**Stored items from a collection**
'''

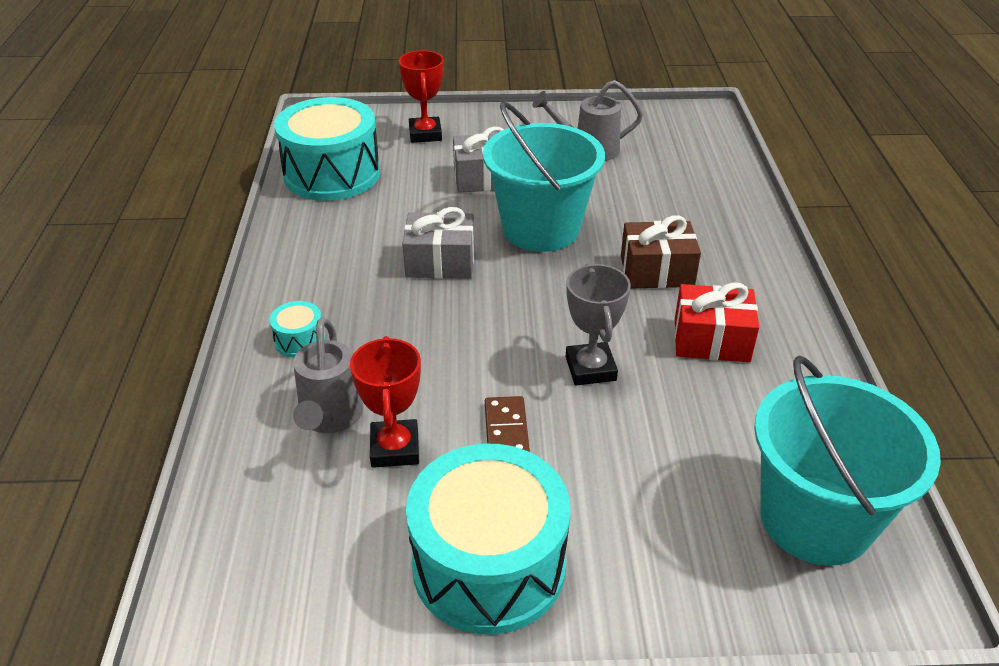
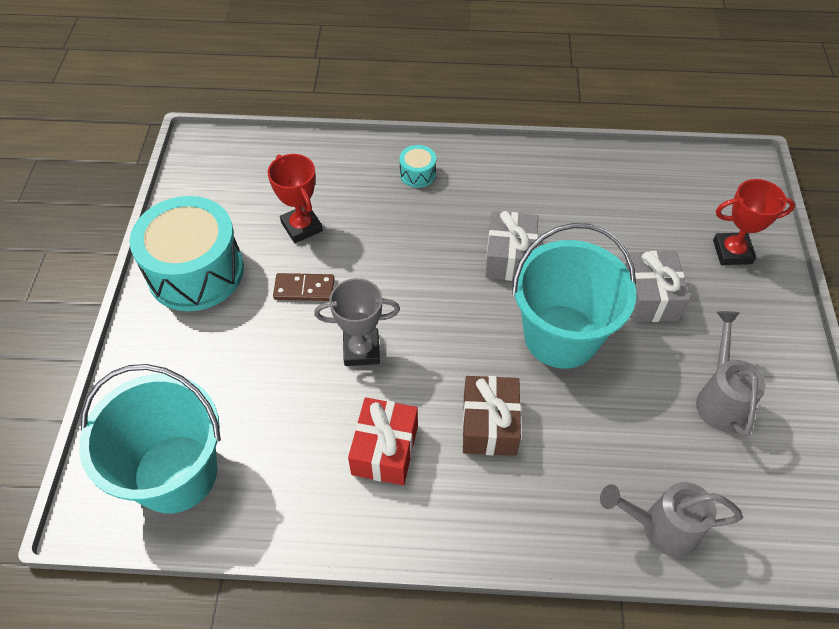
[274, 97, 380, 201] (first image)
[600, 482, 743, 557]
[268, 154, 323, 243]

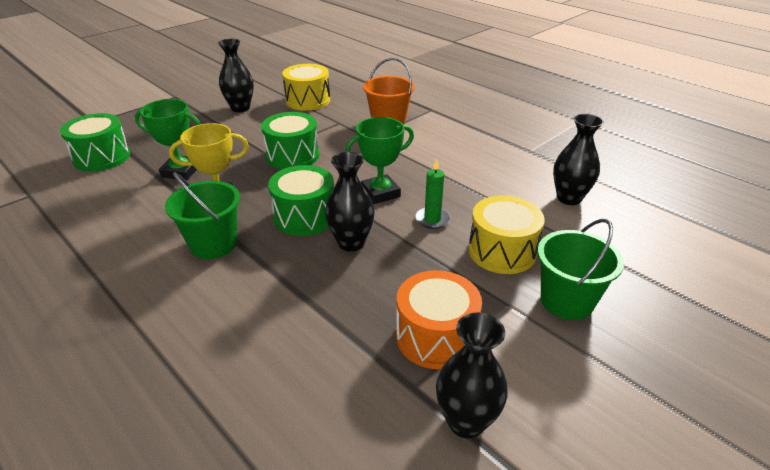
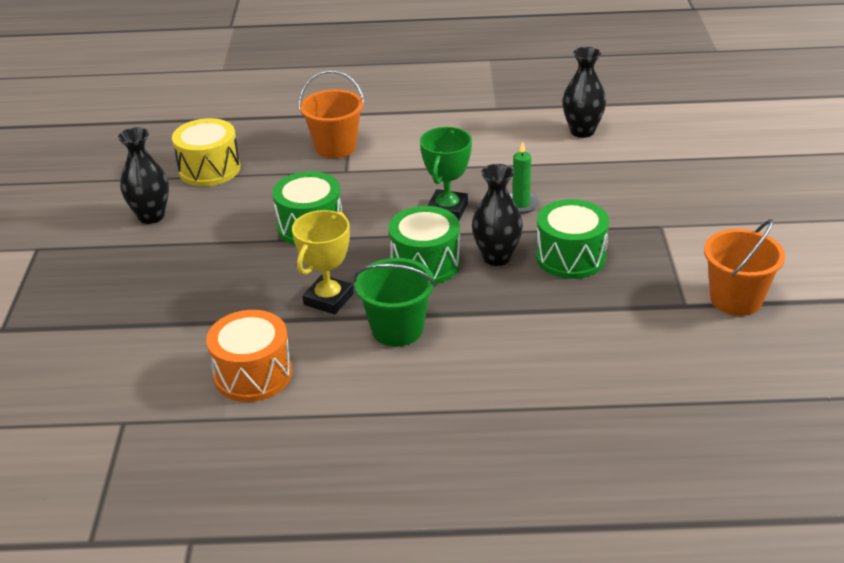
[536, 199, 609, 279]
[135, 99, 200, 180] (first image)
[206, 310, 293, 402]
[704, 219, 785, 316]
[468, 195, 545, 274] (first image)
[538, 219, 624, 320] (first image)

'''

**TASK GOAL**
Exactly as written, give every entry again, but not the pictures.

**EXERCISE OUTPUT**
[274, 97, 380, 201] (first image)
[600, 482, 743, 557]
[268, 154, 323, 243]

[536, 199, 609, 279]
[135, 99, 200, 180] (first image)
[206, 310, 293, 402]
[704, 219, 785, 316]
[468, 195, 545, 274] (first image)
[538, 219, 624, 320] (first image)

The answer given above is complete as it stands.